:: SUPPLIED RECORDS ::
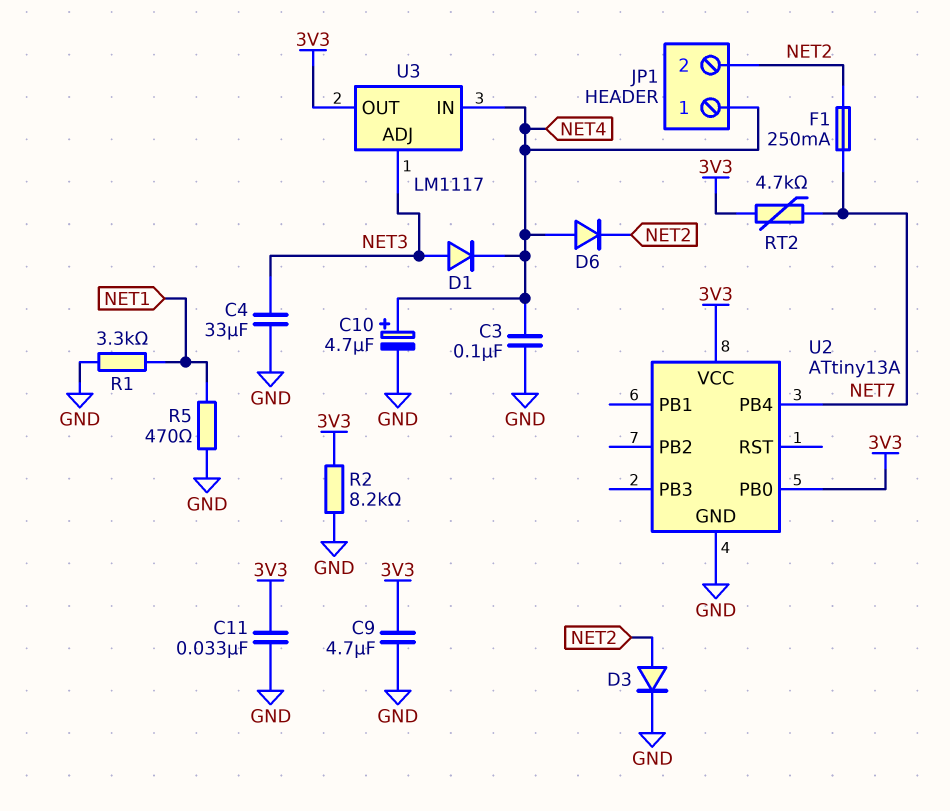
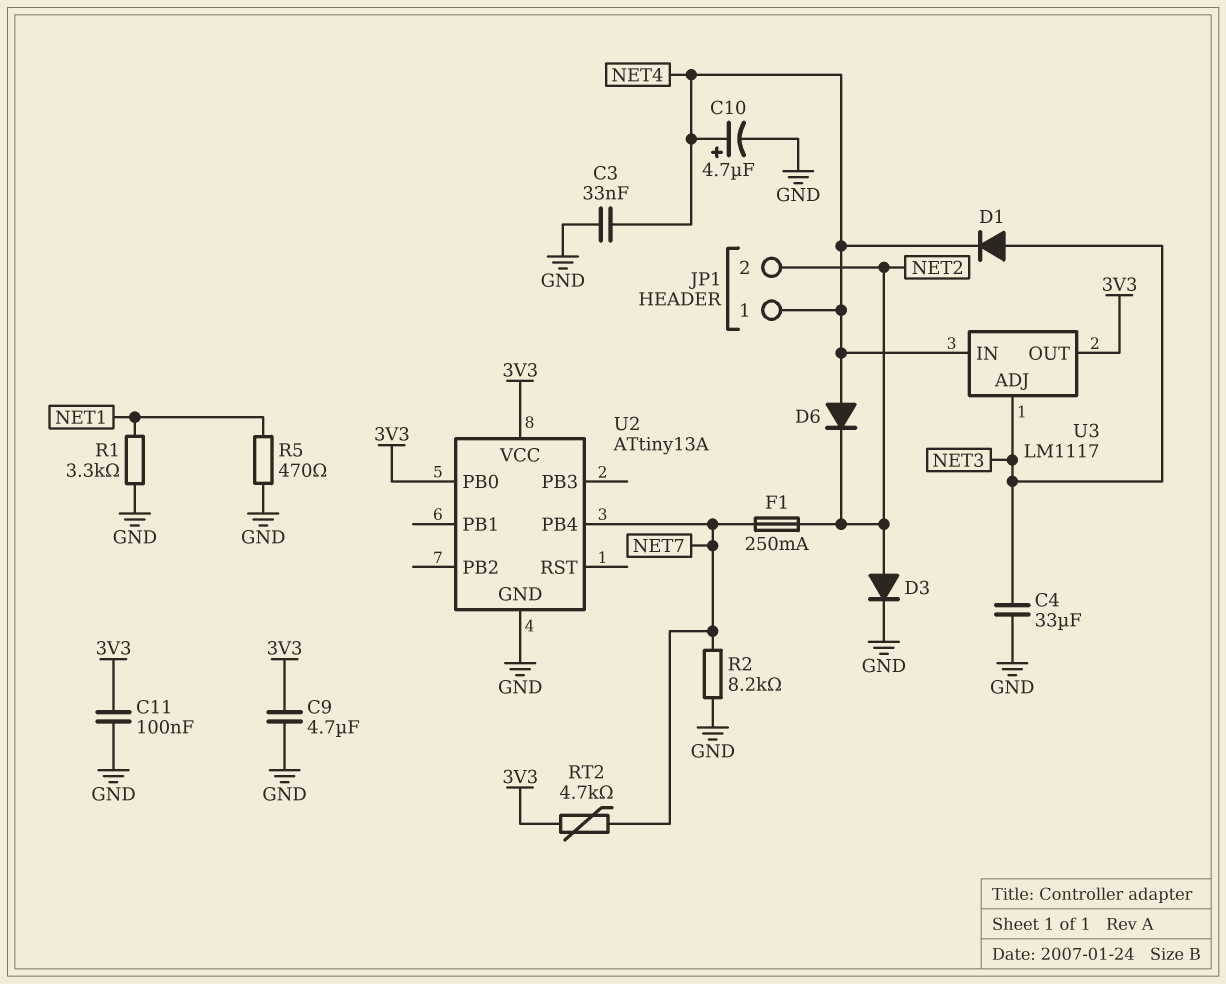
C3: 100nF (GND, NET4) -> 33nF (GND, NET4)
C11: 33nF (3V3, GND) -> 100nF (3V3, GND)
R2: 8.2k (3V3, GND) -> 8.2k (GND, NET7)

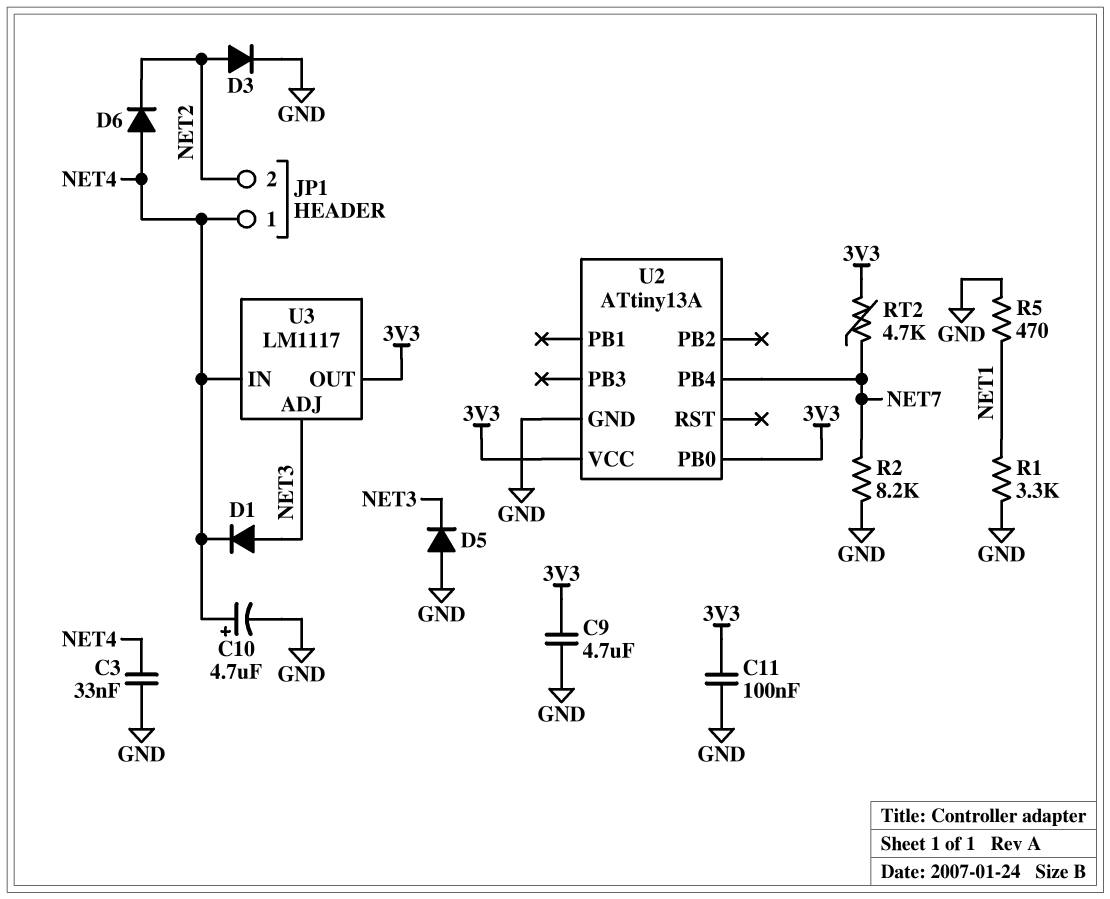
C4: 33uF (GND, NET3) -> none
D5: none -> diode (A GND, K NET3)
F1: 250mA (NET2, NET7) -> none

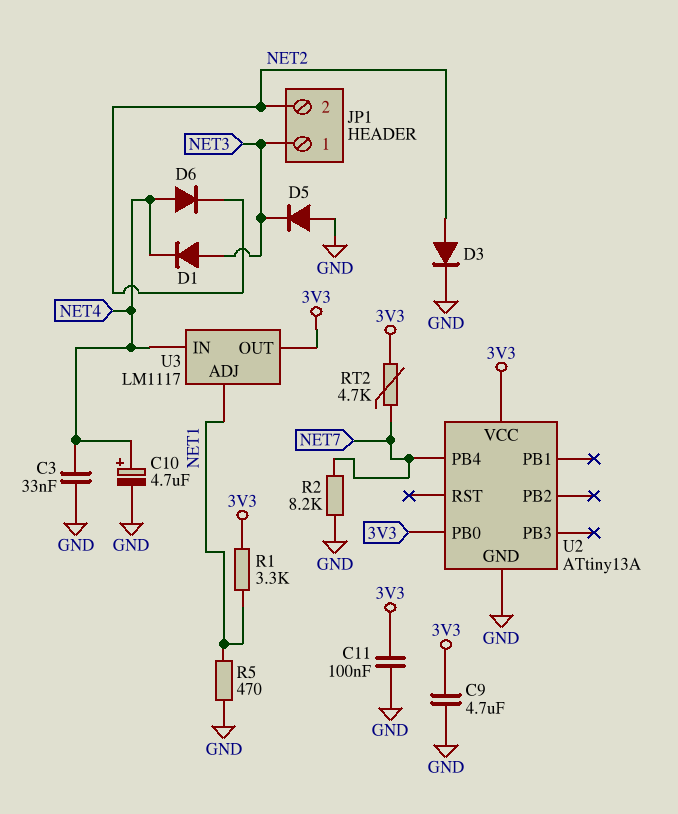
JP1 pin 1: NET4 -> NET3
R1: 3.3k (GND, NET1) -> 3.3k (3V3, NET1)
U3 pin ADJ: NET3 -> NET1

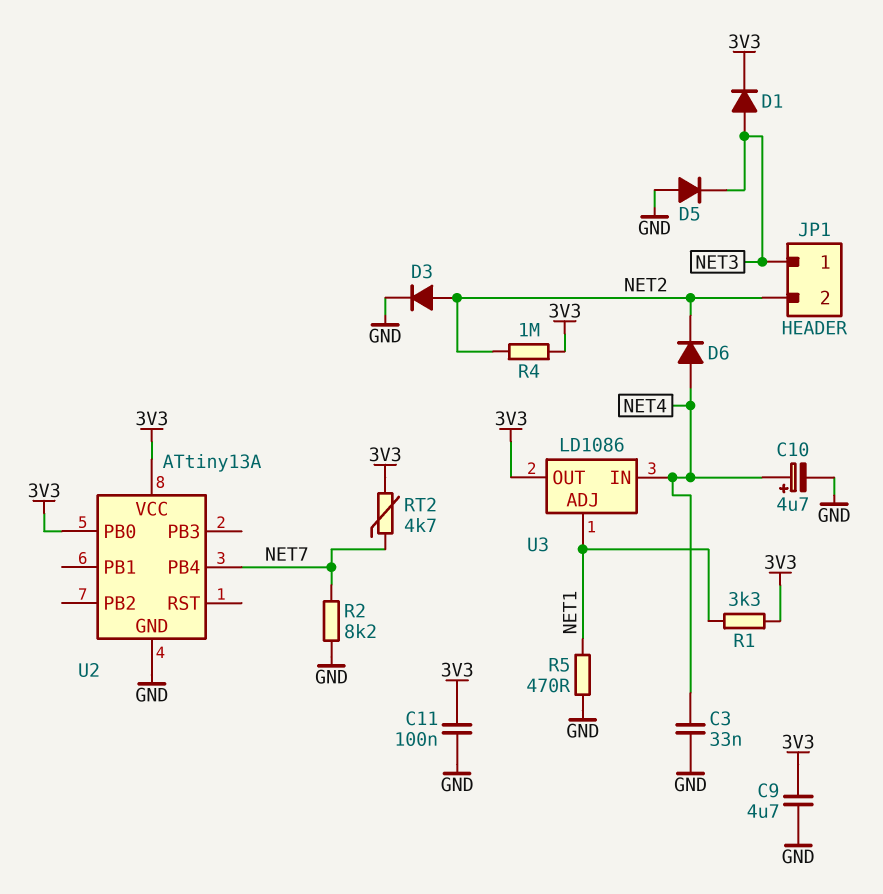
D1: diode (A NET3, K NET4) -> diode (A NET3, K 3V3)
R4: none -> 1M (3V3, NET2)
U3: LM1117 -> LD1086

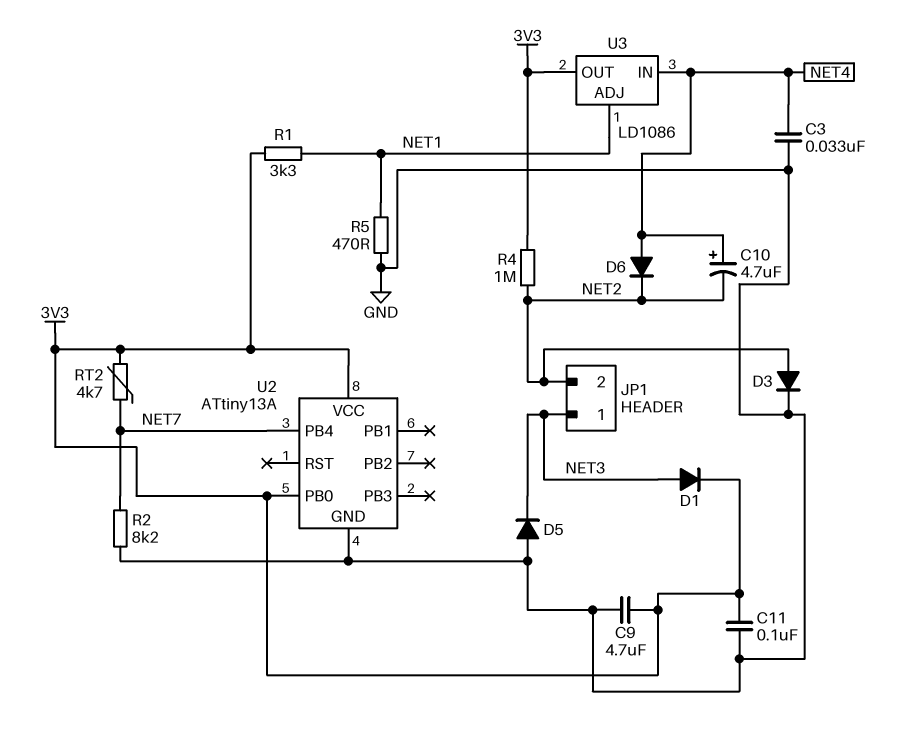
C10: 4.7uF (plus NET4, minus GND) -> 4.7uF (plus NET4, minus NET2)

:: WHAT THE TASK REQUIRES ::
Set down every entry exactly; omit the pictures.

:: RESPONSE TO THIS TASK ::
C3: 100nF (GND, NET4) -> 33nF (GND, NET4)
C11: 33nF (3V3, GND) -> 100nF (3V3, GND)
R2: 8.2k (3V3, GND) -> 8.2k (GND, NET7)

C4: 33uF (GND, NET3) -> none
D5: none -> diode (A GND, K NET3)
F1: 250mA (NET2, NET7) -> none

JP1 pin 1: NET4 -> NET3
R1: 3.3k (GND, NET1) -> 3.3k (3V3, NET1)
U3 pin ADJ: NET3 -> NET1

D1: diode (A NET3, K NET4) -> diode (A NET3, K 3V3)
R4: none -> 1M (3V3, NET2)
U3: LM1117 -> LD1086

C10: 4.7uF (plus NET4, minus GND) -> 4.7uF (plus NET4, minus NET2)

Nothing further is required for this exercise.